■ **Your assignment**
Would you set down every entry shown below, precisely as written?

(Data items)

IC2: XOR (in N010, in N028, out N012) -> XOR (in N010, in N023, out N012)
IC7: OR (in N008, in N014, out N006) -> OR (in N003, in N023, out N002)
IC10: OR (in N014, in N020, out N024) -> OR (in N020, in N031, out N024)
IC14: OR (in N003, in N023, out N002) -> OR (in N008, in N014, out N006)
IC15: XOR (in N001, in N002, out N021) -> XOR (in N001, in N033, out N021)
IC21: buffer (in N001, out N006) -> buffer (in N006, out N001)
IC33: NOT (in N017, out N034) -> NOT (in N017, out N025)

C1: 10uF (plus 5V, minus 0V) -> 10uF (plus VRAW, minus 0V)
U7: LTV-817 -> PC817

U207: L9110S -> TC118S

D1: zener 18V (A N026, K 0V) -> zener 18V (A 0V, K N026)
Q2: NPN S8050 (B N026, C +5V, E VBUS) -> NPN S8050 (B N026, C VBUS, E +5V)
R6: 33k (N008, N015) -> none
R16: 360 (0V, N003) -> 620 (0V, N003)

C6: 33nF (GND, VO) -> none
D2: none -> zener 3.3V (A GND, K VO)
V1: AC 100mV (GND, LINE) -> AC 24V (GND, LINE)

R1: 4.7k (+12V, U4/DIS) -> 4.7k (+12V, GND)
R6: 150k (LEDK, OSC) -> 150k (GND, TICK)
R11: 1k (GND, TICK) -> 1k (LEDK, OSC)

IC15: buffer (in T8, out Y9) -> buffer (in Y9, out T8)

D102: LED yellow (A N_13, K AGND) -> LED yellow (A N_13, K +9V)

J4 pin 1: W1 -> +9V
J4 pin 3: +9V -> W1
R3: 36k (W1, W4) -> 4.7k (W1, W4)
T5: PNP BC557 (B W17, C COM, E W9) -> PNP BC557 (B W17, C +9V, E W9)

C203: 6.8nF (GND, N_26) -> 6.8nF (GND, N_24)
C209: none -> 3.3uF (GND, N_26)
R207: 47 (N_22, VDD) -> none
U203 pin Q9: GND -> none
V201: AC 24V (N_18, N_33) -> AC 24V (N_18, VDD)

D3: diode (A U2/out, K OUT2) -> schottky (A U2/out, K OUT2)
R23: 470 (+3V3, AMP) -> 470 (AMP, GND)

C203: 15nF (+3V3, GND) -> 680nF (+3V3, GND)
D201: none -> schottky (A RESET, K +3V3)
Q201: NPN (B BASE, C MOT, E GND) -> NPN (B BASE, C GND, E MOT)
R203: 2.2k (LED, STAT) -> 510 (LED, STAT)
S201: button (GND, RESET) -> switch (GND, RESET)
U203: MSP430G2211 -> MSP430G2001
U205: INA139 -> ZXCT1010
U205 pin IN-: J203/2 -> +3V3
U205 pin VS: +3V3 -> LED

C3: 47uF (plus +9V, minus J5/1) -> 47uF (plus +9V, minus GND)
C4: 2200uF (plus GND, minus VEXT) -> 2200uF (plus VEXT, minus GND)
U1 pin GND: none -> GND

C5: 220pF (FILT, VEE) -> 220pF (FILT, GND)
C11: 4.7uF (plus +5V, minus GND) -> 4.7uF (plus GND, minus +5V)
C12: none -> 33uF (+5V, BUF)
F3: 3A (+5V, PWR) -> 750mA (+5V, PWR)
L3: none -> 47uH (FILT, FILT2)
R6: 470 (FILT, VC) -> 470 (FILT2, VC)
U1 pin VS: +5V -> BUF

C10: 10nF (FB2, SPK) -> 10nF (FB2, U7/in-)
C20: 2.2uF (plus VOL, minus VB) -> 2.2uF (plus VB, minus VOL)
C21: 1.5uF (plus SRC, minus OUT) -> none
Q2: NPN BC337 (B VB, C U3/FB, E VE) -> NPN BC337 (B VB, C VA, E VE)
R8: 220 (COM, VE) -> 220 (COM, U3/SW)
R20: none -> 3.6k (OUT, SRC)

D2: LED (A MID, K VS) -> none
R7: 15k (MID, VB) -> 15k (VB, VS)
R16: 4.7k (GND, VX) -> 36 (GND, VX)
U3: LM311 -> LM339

■ **Result below**
IC2: XOR (in N010, in N028, out N012) -> XOR (in N010, in N023, out N012)
IC7: OR (in N008, in N014, out N006) -> OR (in N003, in N023, out N002)
IC10: OR (in N014, in N020, out N024) -> OR (in N020, in N031, out N024)
IC14: OR (in N003, in N023, out N002) -> OR (in N008, in N014, out N006)
IC15: XOR (in N001, in N002, out N021) -> XOR (in N001, in N033, out N021)
IC21: buffer (in N001, out N006) -> buffer (in N006, out N001)
IC33: NOT (in N017, out N034) -> NOT (in N017, out N025)

C1: 10uF (plus 5V, minus 0V) -> 10uF (plus VRAW, minus 0V)
U7: LTV-817 -> PC817

U207: L9110S -> TC118S

D1: zener 18V (A N026, K 0V) -> zener 18V (A 0V, K N026)
Q2: NPN S8050 (B N026, C +5V, E VBUS) -> NPN S8050 (B N026, C VBUS, E +5V)
R6: 33k (N008, N015) -> none
R16: 360 (0V, N003) -> 620 (0V, N003)

C6: 33nF (GND, VO) -> none
D2: none -> zener 3.3V (A GND, K VO)
V1: AC 100mV (GND, LINE) -> AC 24V (GND, LINE)

R1: 4.7k (+12V, U4/DIS) -> 4.7k (+12V, GND)
R6: 150k (LEDK, OSC) -> 150k (GND, TICK)
R11: 1k (GND, TICK) -> 1k (LEDK, OSC)

IC15: buffer (in T8, out Y9) -> buffer (in Y9, out T8)

D102: LED yellow (A N_13, K AGND) -> LED yellow (A N_13, K +9V)

J4 pin 1: W1 -> +9V
J4 pin 3: +9V -> W1
R3: 36k (W1, W4) -> 4.7k (W1, W4)
T5: PNP BC557 (B W17, C COM, E W9) -> PNP BC557 (B W17, C +9V, E W9)

C203: 6.8nF (GND, N_26) -> 6.8nF (GND, N_24)
C209: none -> 3.3uF (GND, N_26)
R207: 47 (N_22, VDD) -> none
U203 pin Q9: GND -> none
V201: AC 24V (N_18, N_33) -> AC 24V (N_18, VDD)

D3: diode (A U2/out, K OUT2) -> schottky (A U2/out, K OUT2)
R23: 470 (+3V3, AMP) -> 470 (AMP, GND)

C203: 15nF (+3V3, GND) -> 680nF (+3V3, GND)
D201: none -> schottky (A RESET, K +3V3)
Q201: NPN (B BASE, C MOT, E GND) -> NPN (B BASE, C GND, E MOT)
R203: 2.2k (LED, STAT) -> 510 (LED, STAT)
S201: button (GND, RESET) -> switch (GND, RESET)
U203: MSP430G2211 -> MSP430G2001
U205: INA139 -> ZXCT1010
U205 pin IN-: J203/2 -> +3V3
U205 pin VS: +3V3 -> LED

C3: 47uF (plus +9V, minus J5/1) -> 47uF (plus +9V, minus GND)
C4: 2200uF (plus GND, minus VEXT) -> 2200uF (plus VEXT, minus GND)
U1 pin GND: none -> GND

C5: 220pF (FILT, VEE) -> 220pF (FILT, GND)
C11: 4.7uF (plus +5V, minus GND) -> 4.7uF (plus GND, minus +5V)
C12: none -> 33uF (+5V, BUF)
F3: 3A (+5V, PWR) -> 750mA (+5V, PWR)
L3: none -> 47uH (FILT, FILT2)
R6: 470 (FILT, VC) -> 470 (FILT2, VC)
U1 pin VS: +5V -> BUF

C10: 10nF (FB2, SPK) -> 10nF (FB2, U7/in-)
C20: 2.2uF (plus VOL, minus VB) -> 2.2uF (plus VB, minus VOL)
C21: 1.5uF (plus SRC, minus OUT) -> none
Q2: NPN BC337 (B VB, C U3/FB, E VE) -> NPN BC337 (B VB, C VA, E VE)
R8: 220 (COM, VE) -> 220 (COM, U3/SW)
R20: none -> 3.6k (OUT, SRC)

D2: LED (A MID, K VS) -> none
R7: 15k (MID, VB) -> 15k (VB, VS)
R16: 4.7k (GND, VX) -> 36 (GND, VX)
U3: LM311 -> LM339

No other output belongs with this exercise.